Task item:
Repeat the listing below verbatim, without its images.

Data for the task:

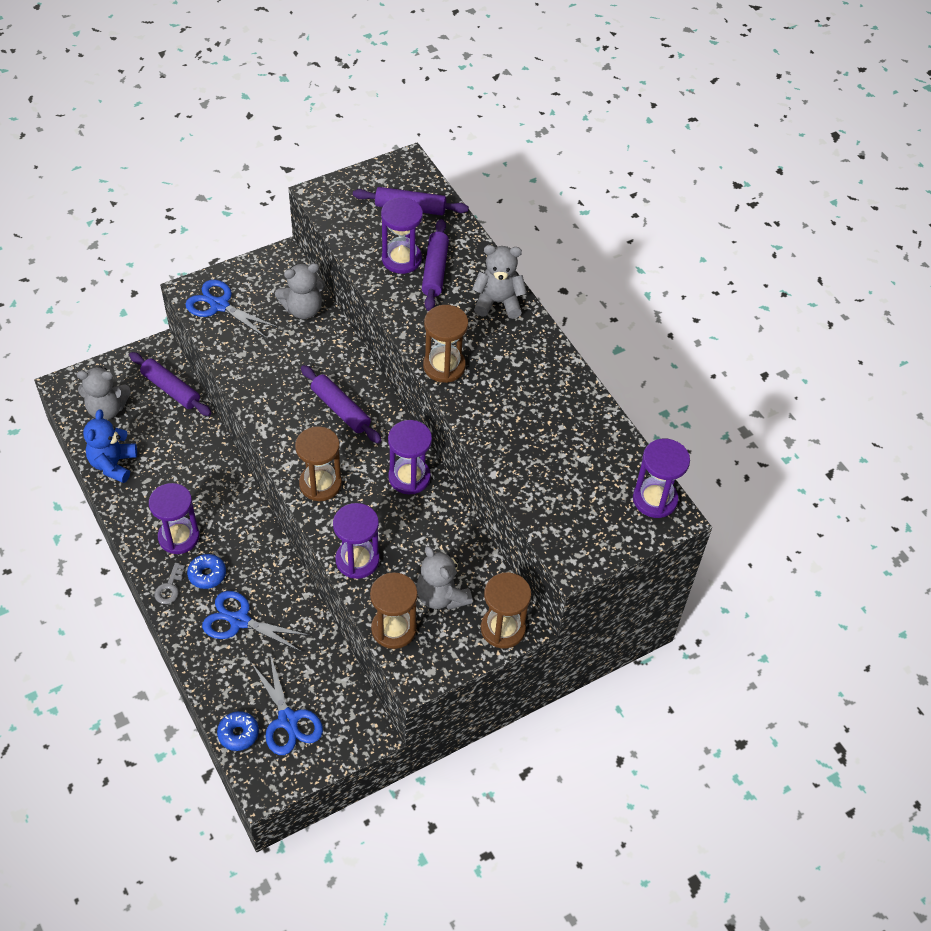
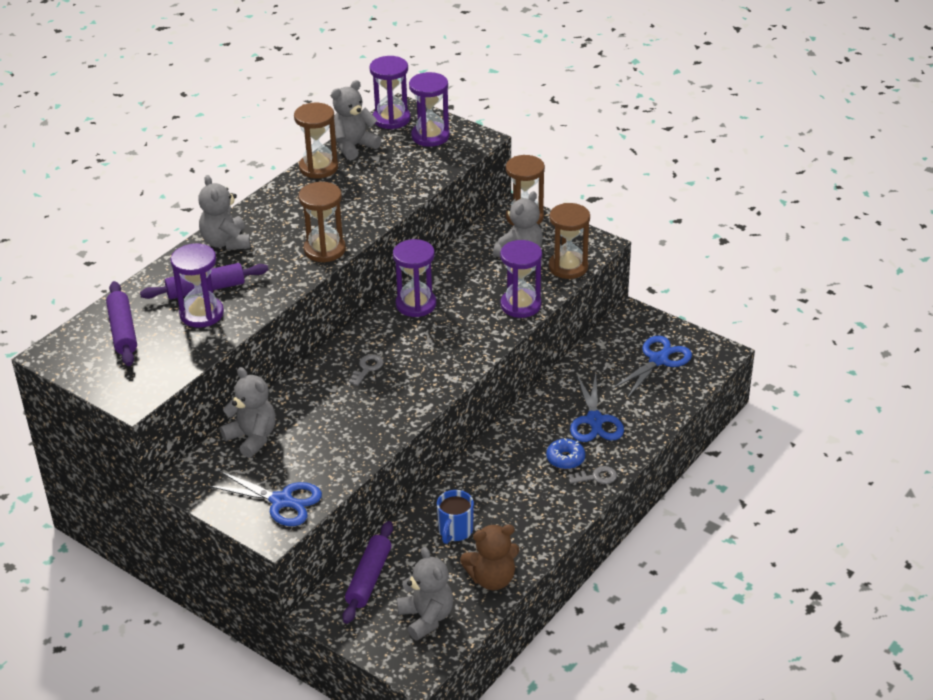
camera: 110 degrees left, 15 degrees down
(113, 464) = (492, 579): blue teddy bear -> brown teddy bear
(179, 461) = (455, 531): none -> blue mug
(179, 537) = (540, 494): purple hourglass -> purple hourglass (430, 136)
(219, 305) = (282, 501): blue scissors -> blue scissors turned 75 degrees counterclockwise
(238, 733) = (692, 381): blue donut -> none
(320, 484) = (459, 351): brown hourglass -> brown hourglass (318, 168)
(340, 409) = (367, 368): purple rolling pin -> grey key
(614, 447) = (353, 146): none -> grey teddy bear

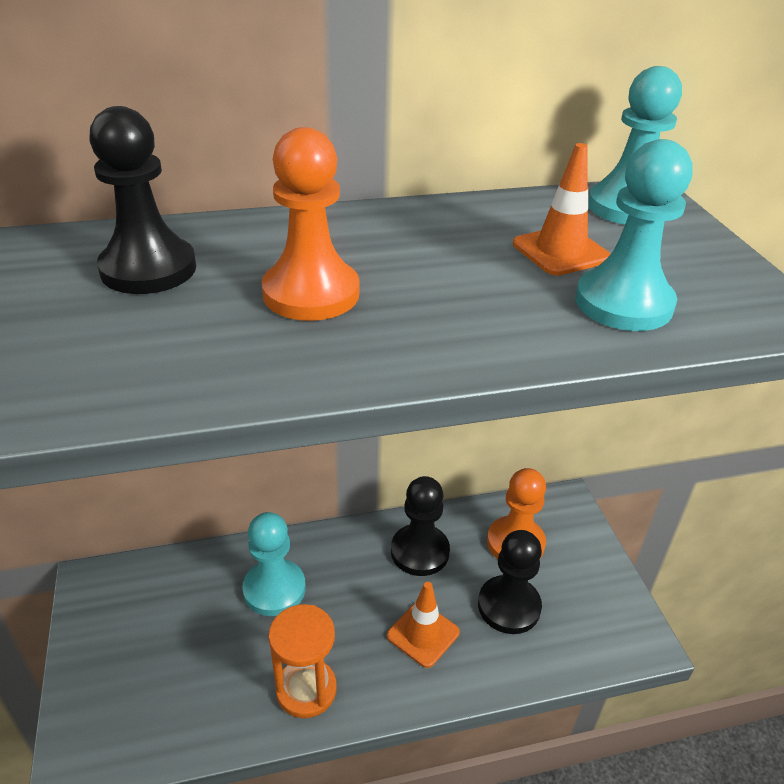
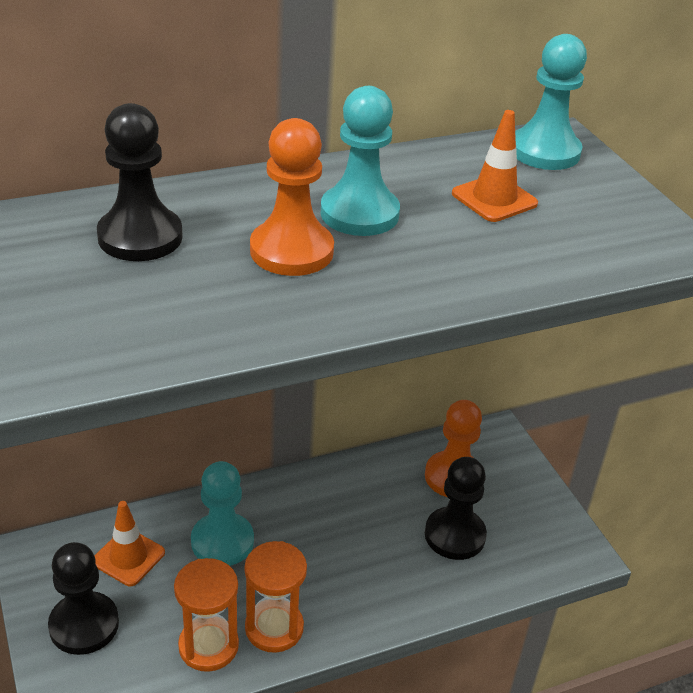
camera: 10 degrees left, 0 degrees up
(236, 702) = (208, 646): none -> orange hourglass
(420, 551) = (360, 493): black pawn -> black pawn (84, 625)
(423, 634) = (376, 568): orange traffic cone -> orange traffic cone (128, 557)
(623, 303) = (553, 244): turquoise pawn -> turquoise pawn (359, 214)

Task solution:
camera: 110 degrees left, 15 degrees down
(113, 464) = (492, 579): blue teddy bear -> brown teddy bear
(179, 461) = (455, 531): none -> blue mug
(179, 537) = (540, 494): purple hourglass -> purple hourglass (430, 136)
(219, 305) = (282, 501): blue scissors -> blue scissors turned 75 degrees counterclockwise
(238, 733) = (692, 381): blue donut -> none
(320, 484) = (459, 351): brown hourglass -> brown hourglass (318, 168)
(340, 409) = (367, 368): purple rolling pin -> grey key
(614, 447) = (353, 146): none -> grey teddy bear

camera: 10 degrees left, 0 degrees up
(236, 702) = (208, 646): none -> orange hourglass
(420, 551) = (360, 493): black pawn -> black pawn (84, 625)
(423, 634) = (376, 568): orange traffic cone -> orange traffic cone (128, 557)
(623, 303) = (553, 244): turquoise pawn -> turquoise pawn (359, 214)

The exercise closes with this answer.